Change detection outputs:
◆ ◆ ◆ ◆

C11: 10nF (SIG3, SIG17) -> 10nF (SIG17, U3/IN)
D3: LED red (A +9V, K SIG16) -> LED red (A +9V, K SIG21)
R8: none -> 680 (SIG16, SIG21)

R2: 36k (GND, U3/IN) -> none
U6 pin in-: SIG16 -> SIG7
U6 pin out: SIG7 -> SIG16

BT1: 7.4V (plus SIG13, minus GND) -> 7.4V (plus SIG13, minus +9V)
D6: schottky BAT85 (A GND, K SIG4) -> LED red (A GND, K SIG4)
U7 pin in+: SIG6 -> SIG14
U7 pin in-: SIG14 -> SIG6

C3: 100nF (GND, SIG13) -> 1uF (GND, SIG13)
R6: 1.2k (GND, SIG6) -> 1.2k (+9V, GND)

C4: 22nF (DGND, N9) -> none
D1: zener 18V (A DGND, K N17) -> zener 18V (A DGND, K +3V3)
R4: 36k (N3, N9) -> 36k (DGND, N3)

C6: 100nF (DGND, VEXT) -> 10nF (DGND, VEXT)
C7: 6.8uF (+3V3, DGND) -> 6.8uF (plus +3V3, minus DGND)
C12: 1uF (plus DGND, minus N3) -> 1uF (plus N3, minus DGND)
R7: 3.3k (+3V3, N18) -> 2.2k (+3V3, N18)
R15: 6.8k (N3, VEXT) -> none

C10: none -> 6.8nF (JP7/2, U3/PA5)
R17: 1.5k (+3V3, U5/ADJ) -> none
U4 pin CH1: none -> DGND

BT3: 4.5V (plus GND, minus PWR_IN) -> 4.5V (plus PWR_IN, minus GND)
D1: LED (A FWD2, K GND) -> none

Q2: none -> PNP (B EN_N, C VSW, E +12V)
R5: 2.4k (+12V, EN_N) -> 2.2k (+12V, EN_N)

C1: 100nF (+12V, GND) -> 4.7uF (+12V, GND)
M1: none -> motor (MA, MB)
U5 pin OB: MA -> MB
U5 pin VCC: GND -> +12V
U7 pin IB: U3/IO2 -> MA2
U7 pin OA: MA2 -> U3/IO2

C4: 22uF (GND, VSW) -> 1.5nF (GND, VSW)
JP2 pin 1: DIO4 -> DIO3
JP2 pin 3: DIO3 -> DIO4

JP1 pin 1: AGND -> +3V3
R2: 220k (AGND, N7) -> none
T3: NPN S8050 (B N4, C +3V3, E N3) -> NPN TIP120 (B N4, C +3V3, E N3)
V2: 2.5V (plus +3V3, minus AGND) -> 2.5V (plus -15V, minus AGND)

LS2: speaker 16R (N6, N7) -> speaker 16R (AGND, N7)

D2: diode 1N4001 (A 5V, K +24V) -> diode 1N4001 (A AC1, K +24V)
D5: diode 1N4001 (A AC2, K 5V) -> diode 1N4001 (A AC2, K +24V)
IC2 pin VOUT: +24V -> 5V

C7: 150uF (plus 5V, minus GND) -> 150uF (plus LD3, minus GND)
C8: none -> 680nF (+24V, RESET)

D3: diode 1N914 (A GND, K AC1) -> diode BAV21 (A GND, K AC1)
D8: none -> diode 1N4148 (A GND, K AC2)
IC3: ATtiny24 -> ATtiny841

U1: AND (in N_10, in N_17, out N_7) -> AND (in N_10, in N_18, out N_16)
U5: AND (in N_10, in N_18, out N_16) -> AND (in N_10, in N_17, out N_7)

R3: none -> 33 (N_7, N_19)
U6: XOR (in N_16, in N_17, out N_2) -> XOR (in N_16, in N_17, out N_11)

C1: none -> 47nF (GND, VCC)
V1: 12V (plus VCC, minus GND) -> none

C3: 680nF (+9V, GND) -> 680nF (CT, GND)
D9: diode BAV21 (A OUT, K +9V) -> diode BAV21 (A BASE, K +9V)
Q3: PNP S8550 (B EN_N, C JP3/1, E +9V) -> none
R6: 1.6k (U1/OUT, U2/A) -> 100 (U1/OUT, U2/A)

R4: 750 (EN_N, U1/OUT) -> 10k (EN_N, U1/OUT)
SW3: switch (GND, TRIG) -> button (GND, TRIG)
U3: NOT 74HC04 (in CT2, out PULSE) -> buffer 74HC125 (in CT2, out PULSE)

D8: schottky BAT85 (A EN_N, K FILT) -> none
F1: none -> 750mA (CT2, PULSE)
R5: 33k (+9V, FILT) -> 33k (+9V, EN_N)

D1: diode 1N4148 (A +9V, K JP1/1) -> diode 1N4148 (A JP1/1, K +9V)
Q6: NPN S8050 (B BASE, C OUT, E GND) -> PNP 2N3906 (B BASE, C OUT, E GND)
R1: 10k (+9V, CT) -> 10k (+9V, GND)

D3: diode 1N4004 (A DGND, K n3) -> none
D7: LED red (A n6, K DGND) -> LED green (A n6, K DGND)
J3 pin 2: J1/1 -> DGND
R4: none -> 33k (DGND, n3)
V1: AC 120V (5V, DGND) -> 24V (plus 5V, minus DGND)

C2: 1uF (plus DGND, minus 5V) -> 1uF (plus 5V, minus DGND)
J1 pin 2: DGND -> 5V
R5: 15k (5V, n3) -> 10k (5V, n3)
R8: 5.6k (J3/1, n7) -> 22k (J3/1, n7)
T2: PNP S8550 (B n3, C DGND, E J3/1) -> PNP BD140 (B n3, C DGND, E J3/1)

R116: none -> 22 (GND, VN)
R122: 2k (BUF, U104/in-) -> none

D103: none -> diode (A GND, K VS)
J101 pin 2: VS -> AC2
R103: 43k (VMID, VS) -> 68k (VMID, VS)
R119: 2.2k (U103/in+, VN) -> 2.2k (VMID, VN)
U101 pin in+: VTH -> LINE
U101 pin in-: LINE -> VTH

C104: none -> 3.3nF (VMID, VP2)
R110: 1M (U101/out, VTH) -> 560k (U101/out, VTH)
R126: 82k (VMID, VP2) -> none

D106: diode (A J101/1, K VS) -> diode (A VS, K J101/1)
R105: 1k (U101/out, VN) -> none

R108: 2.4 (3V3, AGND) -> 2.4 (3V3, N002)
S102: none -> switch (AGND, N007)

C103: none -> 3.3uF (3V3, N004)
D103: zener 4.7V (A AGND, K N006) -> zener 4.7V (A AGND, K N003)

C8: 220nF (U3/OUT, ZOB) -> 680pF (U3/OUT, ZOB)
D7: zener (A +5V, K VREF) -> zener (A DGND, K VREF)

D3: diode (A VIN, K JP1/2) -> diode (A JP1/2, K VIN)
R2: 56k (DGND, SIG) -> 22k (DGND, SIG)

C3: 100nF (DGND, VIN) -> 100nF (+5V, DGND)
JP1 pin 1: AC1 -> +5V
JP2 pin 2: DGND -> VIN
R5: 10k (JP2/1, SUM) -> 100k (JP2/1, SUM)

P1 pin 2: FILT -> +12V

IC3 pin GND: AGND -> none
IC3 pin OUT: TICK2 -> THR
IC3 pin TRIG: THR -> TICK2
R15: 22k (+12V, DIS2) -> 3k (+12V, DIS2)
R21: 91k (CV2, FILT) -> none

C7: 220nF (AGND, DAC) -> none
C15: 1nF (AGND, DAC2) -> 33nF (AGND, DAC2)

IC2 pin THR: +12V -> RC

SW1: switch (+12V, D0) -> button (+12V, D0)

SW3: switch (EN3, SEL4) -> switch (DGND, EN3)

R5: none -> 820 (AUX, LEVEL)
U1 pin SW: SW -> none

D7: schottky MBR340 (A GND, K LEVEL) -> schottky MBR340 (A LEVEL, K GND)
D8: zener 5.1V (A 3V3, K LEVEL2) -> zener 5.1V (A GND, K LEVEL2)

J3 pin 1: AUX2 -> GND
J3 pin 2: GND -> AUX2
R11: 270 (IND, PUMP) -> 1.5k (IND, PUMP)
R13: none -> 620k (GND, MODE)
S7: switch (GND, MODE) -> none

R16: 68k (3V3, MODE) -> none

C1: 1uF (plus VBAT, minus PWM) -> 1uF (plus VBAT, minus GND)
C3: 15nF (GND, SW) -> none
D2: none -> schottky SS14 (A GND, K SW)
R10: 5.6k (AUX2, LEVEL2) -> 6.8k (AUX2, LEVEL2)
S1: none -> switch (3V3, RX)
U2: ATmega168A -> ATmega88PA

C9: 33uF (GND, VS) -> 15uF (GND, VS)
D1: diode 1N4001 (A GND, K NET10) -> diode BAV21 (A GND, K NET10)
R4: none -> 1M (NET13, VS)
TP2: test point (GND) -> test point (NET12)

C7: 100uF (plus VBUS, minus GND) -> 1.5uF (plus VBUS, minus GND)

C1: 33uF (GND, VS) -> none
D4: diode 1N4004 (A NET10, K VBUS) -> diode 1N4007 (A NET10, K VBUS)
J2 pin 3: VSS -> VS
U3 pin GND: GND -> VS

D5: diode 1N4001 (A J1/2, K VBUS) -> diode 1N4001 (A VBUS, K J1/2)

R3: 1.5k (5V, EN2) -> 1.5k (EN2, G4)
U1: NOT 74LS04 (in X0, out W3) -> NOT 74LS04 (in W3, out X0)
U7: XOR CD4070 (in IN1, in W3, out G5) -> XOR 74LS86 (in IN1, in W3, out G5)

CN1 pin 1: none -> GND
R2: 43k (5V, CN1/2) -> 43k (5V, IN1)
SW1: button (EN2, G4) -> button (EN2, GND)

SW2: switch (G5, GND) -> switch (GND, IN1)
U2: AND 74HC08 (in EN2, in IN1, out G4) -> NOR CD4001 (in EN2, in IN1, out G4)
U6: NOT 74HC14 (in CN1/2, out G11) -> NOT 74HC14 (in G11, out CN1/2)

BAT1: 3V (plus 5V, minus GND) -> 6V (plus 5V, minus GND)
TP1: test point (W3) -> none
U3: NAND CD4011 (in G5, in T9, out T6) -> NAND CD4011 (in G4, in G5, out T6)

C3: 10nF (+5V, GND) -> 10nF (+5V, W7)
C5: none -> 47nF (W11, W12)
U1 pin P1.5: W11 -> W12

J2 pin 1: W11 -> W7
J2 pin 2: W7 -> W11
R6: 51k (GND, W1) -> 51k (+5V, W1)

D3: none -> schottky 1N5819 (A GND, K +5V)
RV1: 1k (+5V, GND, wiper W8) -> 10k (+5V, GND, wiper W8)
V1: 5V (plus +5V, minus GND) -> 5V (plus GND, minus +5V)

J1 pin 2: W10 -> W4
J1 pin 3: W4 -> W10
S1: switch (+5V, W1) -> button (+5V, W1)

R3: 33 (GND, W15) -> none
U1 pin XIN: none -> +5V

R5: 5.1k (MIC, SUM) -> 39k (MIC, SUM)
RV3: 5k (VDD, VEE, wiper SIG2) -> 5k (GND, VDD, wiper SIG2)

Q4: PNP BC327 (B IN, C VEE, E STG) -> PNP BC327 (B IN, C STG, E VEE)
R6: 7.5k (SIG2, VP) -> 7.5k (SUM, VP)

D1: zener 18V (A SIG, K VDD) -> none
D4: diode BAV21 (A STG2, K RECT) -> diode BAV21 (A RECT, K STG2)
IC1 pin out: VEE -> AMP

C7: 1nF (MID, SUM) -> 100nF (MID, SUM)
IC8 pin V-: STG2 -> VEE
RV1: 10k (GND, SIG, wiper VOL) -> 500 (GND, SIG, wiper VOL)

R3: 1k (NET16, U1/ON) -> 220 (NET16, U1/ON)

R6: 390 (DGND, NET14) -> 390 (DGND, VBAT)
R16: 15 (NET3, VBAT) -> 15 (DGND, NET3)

◆ ◆ ◆ ◆

PROMPT:
Both the line containing "R3: none -> 33 (N_7, N_19)" and the line containing "R2: 56k (DGND, SIG) -> 22k (DGND, SIG)" belong in the answer. Print them and every line above that falls between them exactly, and no others.

SOLUTION:
R3: none -> 33 (N_7, N_19)
U6: XOR (in N_16, in N_17, out N_2) -> XOR (in N_16, in N_17, out N_11)

C1: none -> 47nF (GND, VCC)
V1: 12V (plus VCC, minus GND) -> none

C3: 680nF (+9V, GND) -> 680nF (CT, GND)
D9: diode BAV21 (A OUT, K +9V) -> diode BAV21 (A BASE, K +9V)
Q3: PNP S8550 (B EN_N, C JP3/1, E +9V) -> none
R6: 1.6k (U1/OUT, U2/A) -> 100 (U1/OUT, U2/A)

R4: 750 (EN_N, U1/OUT) -> 10k (EN_N, U1/OUT)
SW3: switch (GND, TRIG) -> button (GND, TRIG)
U3: NOT 74HC04 (in CT2, out PULSE) -> buffer 74HC125 (in CT2, out PULSE)

D8: schottky BAT85 (A EN_N, K FILT) -> none
F1: none -> 750mA (CT2, PULSE)
R5: 33k (+9V, FILT) -> 33k (+9V, EN_N)

D1: diode 1N4148 (A +9V, K JP1/1) -> diode 1N4148 (A JP1/1, K +9V)
Q6: NPN S8050 (B BASE, C OUT, E GND) -> PNP 2N3906 (B BASE, C OUT, E GND)
R1: 10k (+9V, CT) -> 10k (+9V, GND)

D3: diode 1N4004 (A DGND, K n3) -> none
D7: LED red (A n6, K DGND) -> LED green (A n6, K DGND)
J3 pin 2: J1/1 -> DGND
R4: none -> 33k (DGND, n3)
V1: AC 120V (5V, DGND) -> 24V (plus 5V, minus DGND)

C2: 1uF (plus DGND, minus 5V) -> 1uF (plus 5V, minus DGND)
J1 pin 2: DGND -> 5V
R5: 15k (5V, n3) -> 10k (5V, n3)
R8: 5.6k (J3/1, n7) -> 22k (J3/1, n7)
T2: PNP S8550 (B n3, C DGND, E J3/1) -> PNP BD140 (B n3, C DGND, E J3/1)

R116: none -> 22 (GND, VN)
R122: 2k (BUF, U104/in-) -> none

D103: none -> diode (A GND, K VS)
J101 pin 2: VS -> AC2
R103: 43k (VMID, VS) -> 68k (VMID, VS)
R119: 2.2k (U103/in+, VN) -> 2.2k (VMID, VN)
U101 pin in+: VTH -> LINE
U101 pin in-: LINE -> VTH

C104: none -> 3.3nF (VMID, VP2)
R110: 1M (U101/out, VTH) -> 560k (U101/out, VTH)
R126: 82k (VMID, VP2) -> none

D106: diode (A J101/1, K VS) -> diode (A VS, K J101/1)
R105: 1k (U101/out, VN) -> none

R108: 2.4 (3V3, AGND) -> 2.4 (3V3, N002)
S102: none -> switch (AGND, N007)

C103: none -> 3.3uF (3V3, N004)
D103: zener 4.7V (A AGND, K N006) -> zener 4.7V (A AGND, K N003)

C8: 220nF (U3/OUT, ZOB) -> 680pF (U3/OUT, ZOB)
D7: zener (A +5V, K VREF) -> zener (A DGND, K VREF)

D3: diode (A VIN, K JP1/2) -> diode (A JP1/2, K VIN)
R2: 56k (DGND, SIG) -> 22k (DGND, SIG)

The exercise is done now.